--- Begin RECORDS FOR PROCESSING ---
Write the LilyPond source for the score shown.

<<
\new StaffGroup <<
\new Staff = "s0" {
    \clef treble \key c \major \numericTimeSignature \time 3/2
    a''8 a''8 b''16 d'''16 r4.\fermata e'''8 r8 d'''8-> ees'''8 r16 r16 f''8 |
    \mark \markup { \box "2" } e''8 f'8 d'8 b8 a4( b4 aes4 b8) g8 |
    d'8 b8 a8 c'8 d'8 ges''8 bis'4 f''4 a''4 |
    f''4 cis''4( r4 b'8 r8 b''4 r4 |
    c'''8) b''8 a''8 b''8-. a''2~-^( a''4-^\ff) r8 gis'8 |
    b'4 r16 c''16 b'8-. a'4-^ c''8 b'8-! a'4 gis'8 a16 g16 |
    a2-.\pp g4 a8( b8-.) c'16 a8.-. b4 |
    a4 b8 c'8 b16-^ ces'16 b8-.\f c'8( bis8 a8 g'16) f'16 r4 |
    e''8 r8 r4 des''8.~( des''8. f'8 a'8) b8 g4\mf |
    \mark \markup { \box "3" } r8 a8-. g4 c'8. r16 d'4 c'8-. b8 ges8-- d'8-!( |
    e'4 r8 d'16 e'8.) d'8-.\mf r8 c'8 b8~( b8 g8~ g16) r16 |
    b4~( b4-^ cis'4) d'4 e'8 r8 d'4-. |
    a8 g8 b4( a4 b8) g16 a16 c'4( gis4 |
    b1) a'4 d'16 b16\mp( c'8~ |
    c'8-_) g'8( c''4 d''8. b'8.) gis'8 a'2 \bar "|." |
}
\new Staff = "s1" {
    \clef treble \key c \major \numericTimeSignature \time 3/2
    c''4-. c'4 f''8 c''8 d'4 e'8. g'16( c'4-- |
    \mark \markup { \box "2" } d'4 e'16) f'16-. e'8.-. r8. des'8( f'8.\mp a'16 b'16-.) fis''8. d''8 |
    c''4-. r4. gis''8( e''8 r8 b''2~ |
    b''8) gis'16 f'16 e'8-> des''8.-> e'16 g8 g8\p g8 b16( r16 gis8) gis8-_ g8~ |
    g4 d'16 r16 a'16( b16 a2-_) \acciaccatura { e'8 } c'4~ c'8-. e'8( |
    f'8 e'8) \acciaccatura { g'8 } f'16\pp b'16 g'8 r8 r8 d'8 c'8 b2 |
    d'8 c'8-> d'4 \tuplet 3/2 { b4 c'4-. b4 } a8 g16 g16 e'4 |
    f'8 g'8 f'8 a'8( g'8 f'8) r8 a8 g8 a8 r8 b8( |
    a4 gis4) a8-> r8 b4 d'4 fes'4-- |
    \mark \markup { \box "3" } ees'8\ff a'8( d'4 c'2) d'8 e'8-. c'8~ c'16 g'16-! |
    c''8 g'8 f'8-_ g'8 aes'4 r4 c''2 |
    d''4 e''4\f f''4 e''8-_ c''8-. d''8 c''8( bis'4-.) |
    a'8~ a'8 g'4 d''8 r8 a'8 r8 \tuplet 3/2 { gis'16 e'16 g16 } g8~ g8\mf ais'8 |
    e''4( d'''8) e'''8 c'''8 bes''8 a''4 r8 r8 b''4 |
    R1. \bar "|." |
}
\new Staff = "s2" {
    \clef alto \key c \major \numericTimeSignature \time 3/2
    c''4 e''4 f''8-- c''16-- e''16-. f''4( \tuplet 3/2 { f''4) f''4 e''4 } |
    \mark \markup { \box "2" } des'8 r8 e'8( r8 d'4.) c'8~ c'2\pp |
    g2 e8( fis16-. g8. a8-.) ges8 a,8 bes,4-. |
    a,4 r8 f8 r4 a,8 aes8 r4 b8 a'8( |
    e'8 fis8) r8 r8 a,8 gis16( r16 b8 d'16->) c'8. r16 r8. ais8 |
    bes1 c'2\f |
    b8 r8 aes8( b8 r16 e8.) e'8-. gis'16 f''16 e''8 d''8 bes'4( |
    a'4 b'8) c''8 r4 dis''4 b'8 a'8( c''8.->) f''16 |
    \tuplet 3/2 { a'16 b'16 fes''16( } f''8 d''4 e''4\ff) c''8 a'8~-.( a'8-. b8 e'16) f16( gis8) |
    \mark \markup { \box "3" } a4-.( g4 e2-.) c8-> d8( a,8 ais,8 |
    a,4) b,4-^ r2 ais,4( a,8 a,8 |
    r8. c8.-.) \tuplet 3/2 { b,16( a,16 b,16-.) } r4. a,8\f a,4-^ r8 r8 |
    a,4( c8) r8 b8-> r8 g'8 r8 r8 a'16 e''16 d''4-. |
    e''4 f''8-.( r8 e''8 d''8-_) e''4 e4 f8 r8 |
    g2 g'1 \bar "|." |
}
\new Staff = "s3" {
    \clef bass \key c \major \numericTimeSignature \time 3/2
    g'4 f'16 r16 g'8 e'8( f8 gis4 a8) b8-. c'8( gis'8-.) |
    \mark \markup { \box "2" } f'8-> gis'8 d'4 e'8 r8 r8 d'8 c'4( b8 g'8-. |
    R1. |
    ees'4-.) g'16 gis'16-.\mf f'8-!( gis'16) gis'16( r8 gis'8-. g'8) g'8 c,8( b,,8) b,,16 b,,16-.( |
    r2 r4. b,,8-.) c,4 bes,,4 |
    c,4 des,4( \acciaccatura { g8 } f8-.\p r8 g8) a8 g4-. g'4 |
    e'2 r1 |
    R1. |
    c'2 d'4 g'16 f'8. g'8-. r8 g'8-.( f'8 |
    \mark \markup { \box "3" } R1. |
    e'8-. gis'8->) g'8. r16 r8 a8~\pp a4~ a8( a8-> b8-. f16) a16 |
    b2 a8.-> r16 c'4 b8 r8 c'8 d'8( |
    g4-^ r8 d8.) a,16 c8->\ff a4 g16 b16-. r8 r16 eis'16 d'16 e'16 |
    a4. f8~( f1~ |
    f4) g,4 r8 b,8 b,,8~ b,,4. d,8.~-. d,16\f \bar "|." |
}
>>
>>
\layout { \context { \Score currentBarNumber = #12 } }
--- End RECORDS FOR PROCESSING ---
--- Begin RECORDS FOR PROCESSING ---
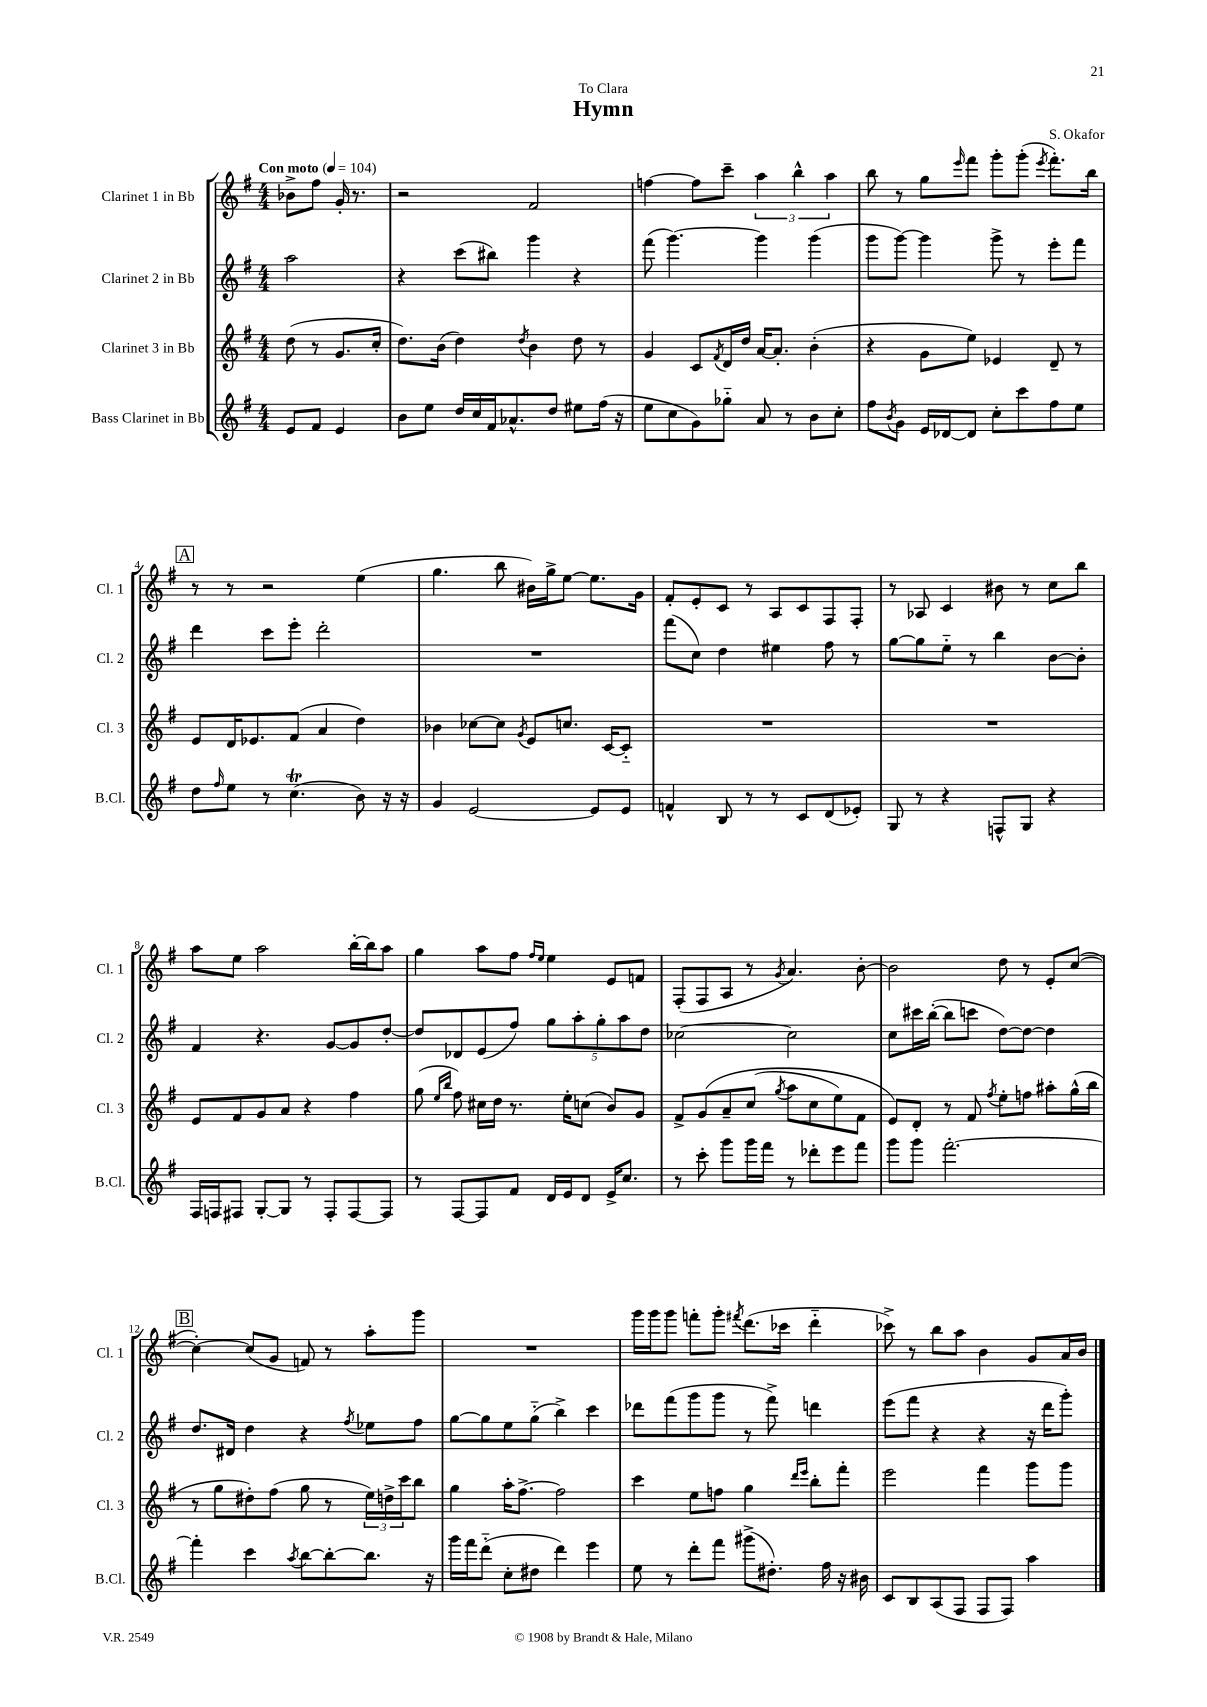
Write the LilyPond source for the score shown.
--- End RECORDS FOR PROCESSING ---
EXERCISE DIRECTIONS:
Which lines in the items above contain the string "tuplet"? Gather every one of them in full, treating uppercase and lowercase as different.

RESULT:
    d'8 c'8-> d'4 \tuplet 3/2 { b4 c'4-. b4 } a8 g16 g16 e'4 |
    a'8~ a'8 g'4 d''8 r8 a'8 r8 \tuplet 3/2 { gis'16 e'16 g16 } g8~ g8\mf ais'8 |
    c''4 e''4 f''8-- c''16-- e''16-. f''4( \tuplet 3/2 { f''4) f''4 e''4 } |
    \tuplet 3/2 { a'16 b'16 fes''16( } f''8 d''4 e''4\ff) c''8 a'8~-.( a'8-. b8 e'16) f16( gis8) |
    r8. c8.-.) \tuplet 3/2 { b,16( a,16 b,16-.) } r4. a,8\f a,4-^ r8 r8 |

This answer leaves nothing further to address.